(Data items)
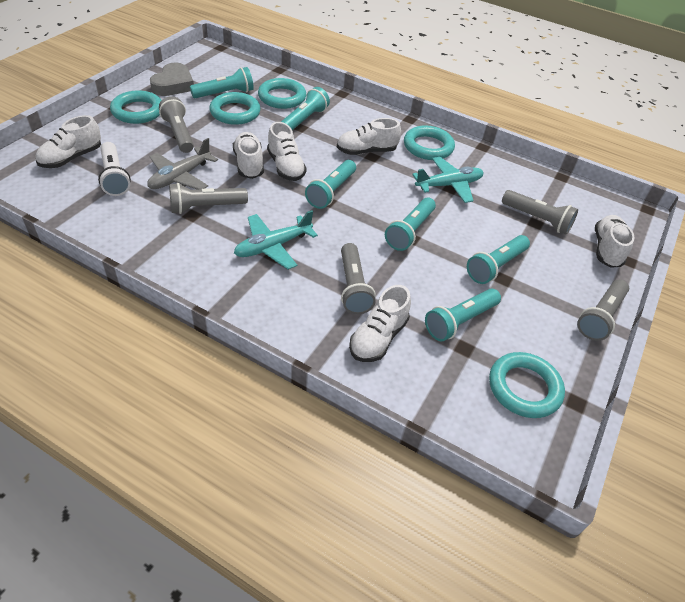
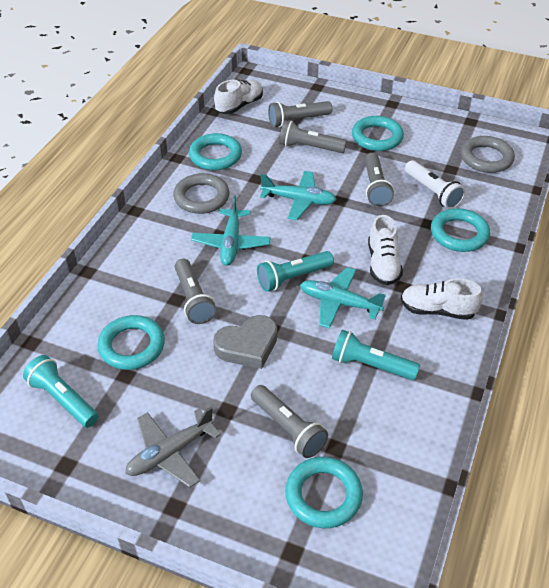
grey ring: 0 -> 2
turquoise flashlight: 6 -> 3
turquoise plane: 2 -> 3
white shoe: 6 -> 3

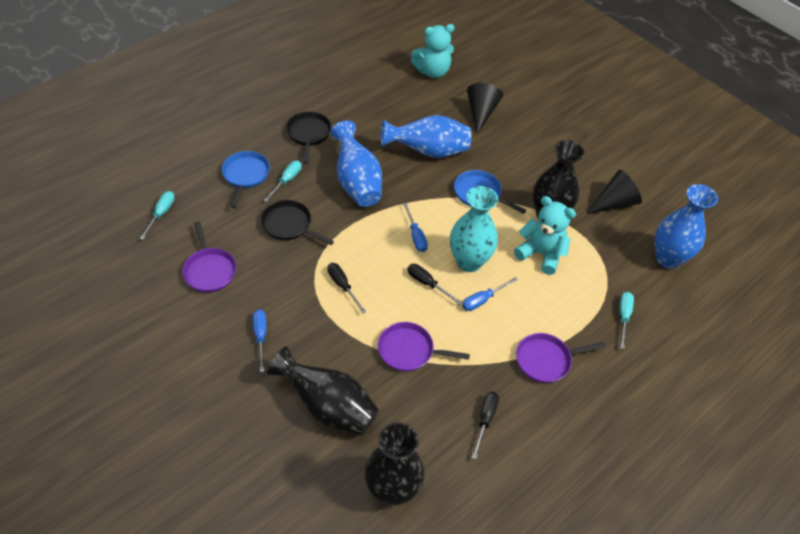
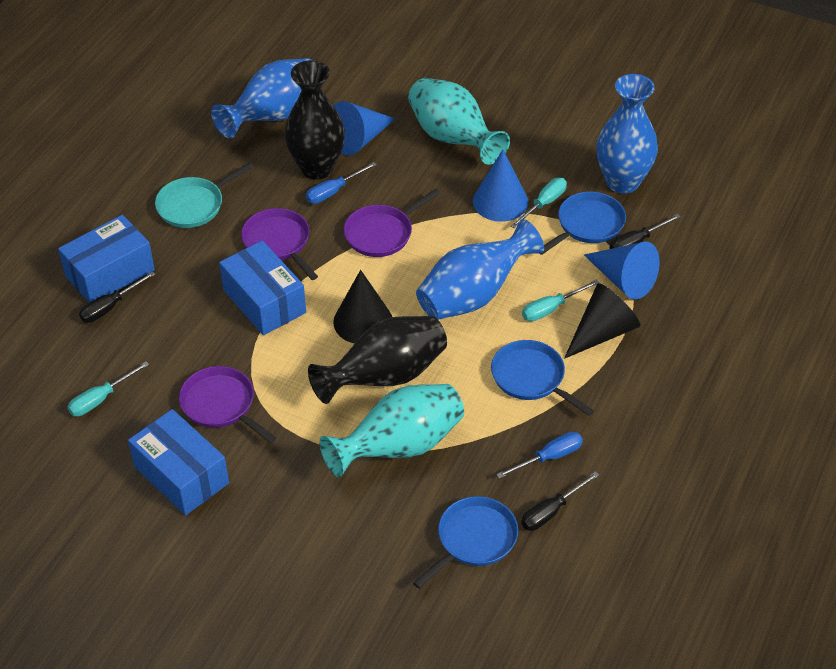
black pan: 2 -> 0
black vase: 3 -> 2
blue box: 0 -> 3
blue cone: 0 -> 3
blue pan: 2 -> 3
blue screwdriver: 3 -> 2
turquoise pan: 0 -> 1
turquoise teddy bear: 2 -> 0
turquoise vase: 1 -> 2

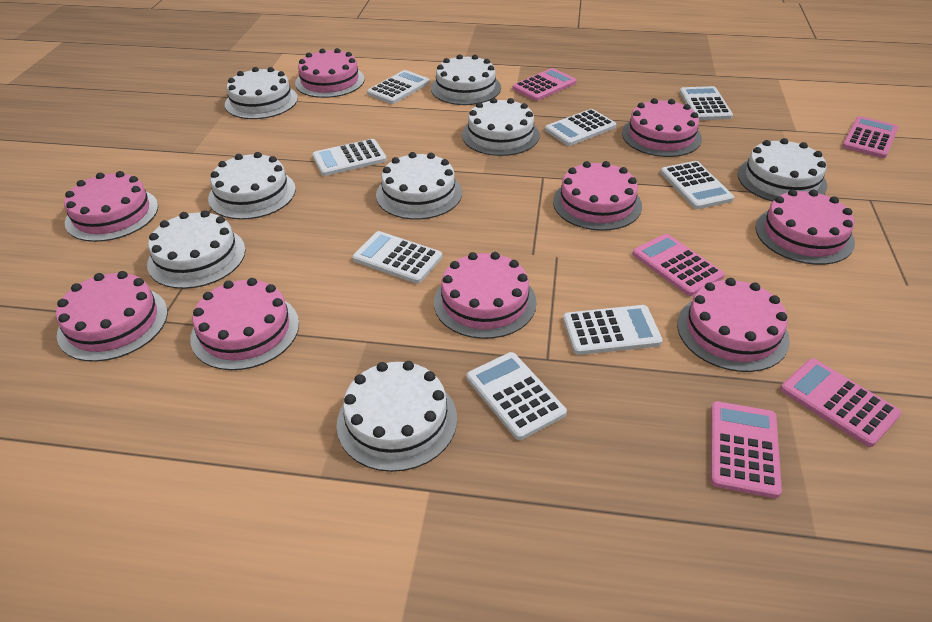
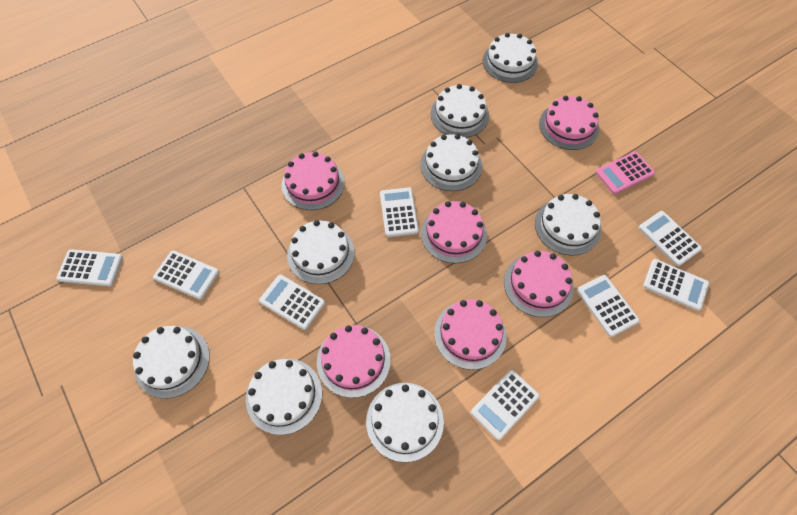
pink cake: 9 -> 6
pink calculator: 5 -> 1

**EXERCISE DETAILS:** Each entry above should come back word for word, and no picture should come with it.

**REPLY TO THE EXERCISE:**
grey ring: 0 -> 2
turquoise flashlight: 6 -> 3
turquoise plane: 2 -> 3
white shoe: 6 -> 3

black pan: 2 -> 0
black vase: 3 -> 2
blue box: 0 -> 3
blue cone: 0 -> 3
blue pan: 2 -> 3
blue screwdriver: 3 -> 2
turquoise pan: 0 -> 1
turquoise teddy bear: 2 -> 0
turquoise vase: 1 -> 2

pink cake: 9 -> 6
pink calculator: 5 -> 1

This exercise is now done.